### Material for the task:
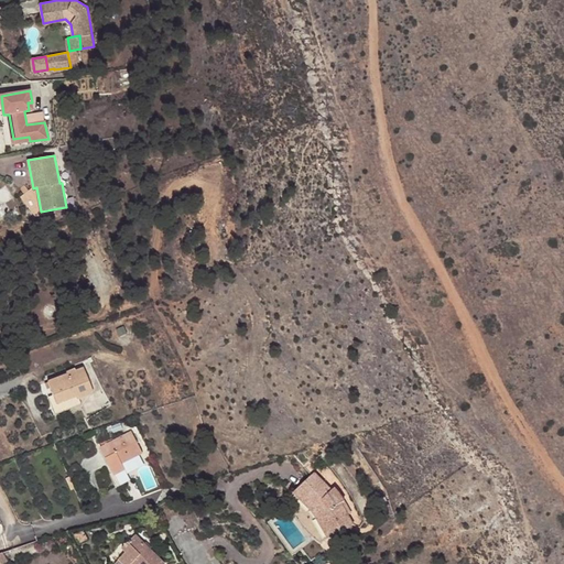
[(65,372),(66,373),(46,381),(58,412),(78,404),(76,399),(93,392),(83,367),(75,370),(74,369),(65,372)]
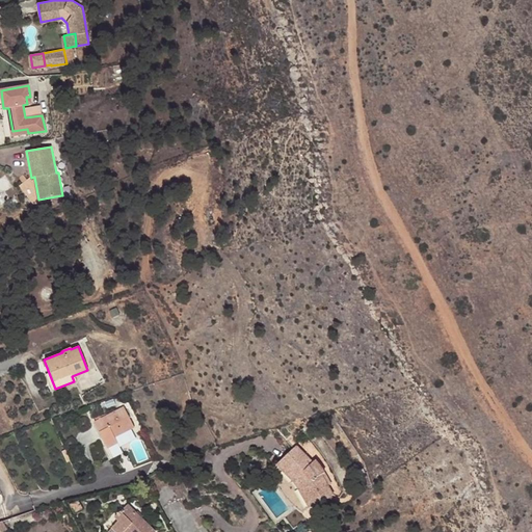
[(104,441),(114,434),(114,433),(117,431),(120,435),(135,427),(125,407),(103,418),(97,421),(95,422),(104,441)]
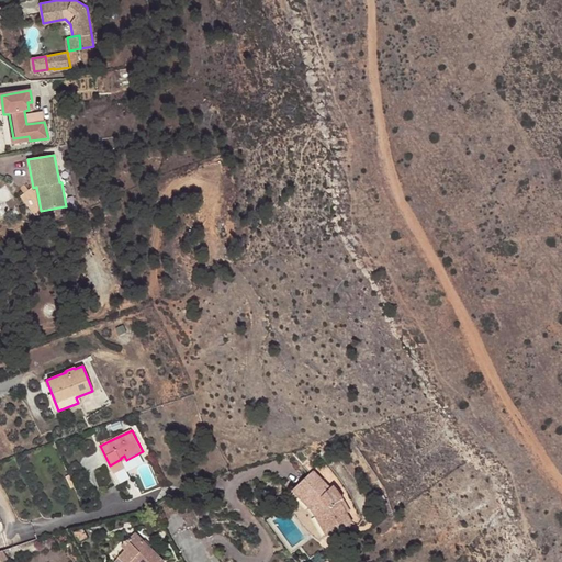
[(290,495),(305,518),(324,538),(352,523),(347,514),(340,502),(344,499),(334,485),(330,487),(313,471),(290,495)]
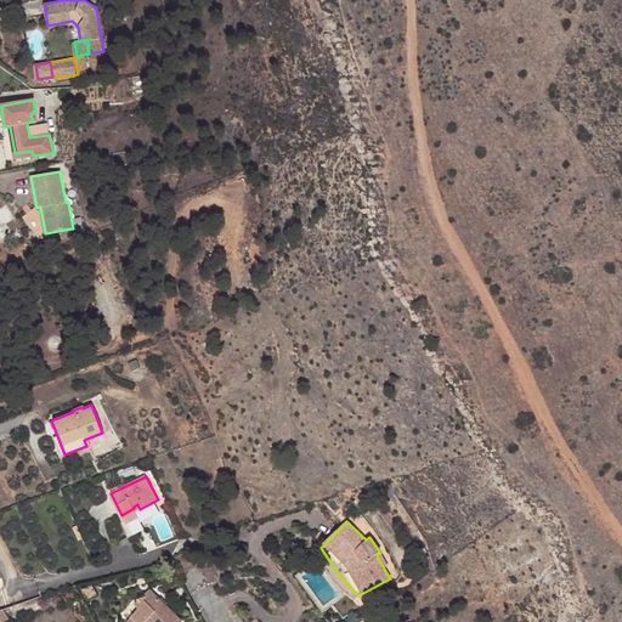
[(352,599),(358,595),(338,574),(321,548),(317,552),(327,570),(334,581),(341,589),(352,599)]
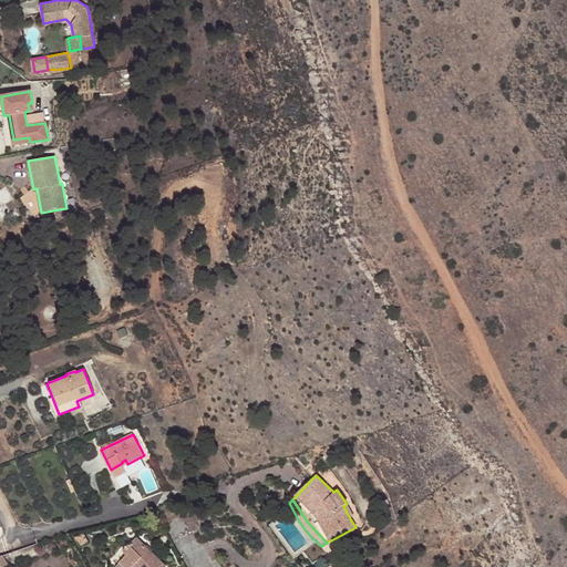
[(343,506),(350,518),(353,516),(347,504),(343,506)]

### Try it:
Transcribe the full listing exactly, but keep every image out of it.

### Answer section:
[(65,372),(66,373),(46,381),(58,412),(78,404),(76,399),(93,392),(83,367),(75,370),(74,369),(65,372)]
[(104,441),(114,434),(114,433),(117,431),(120,435),(135,427),(125,407),(103,418),(97,421),(95,422),(104,441)]
[(290,495),(305,518),(324,538),(352,523),(347,514),(340,502),(344,499),(334,485),(330,487),(313,471),(290,495)]
[(352,599),(358,595),(338,574),(321,548),(317,552),(327,570),(334,581),(341,589),(352,599)]
[(343,506),(350,518),(353,516),(347,504),(343,506)]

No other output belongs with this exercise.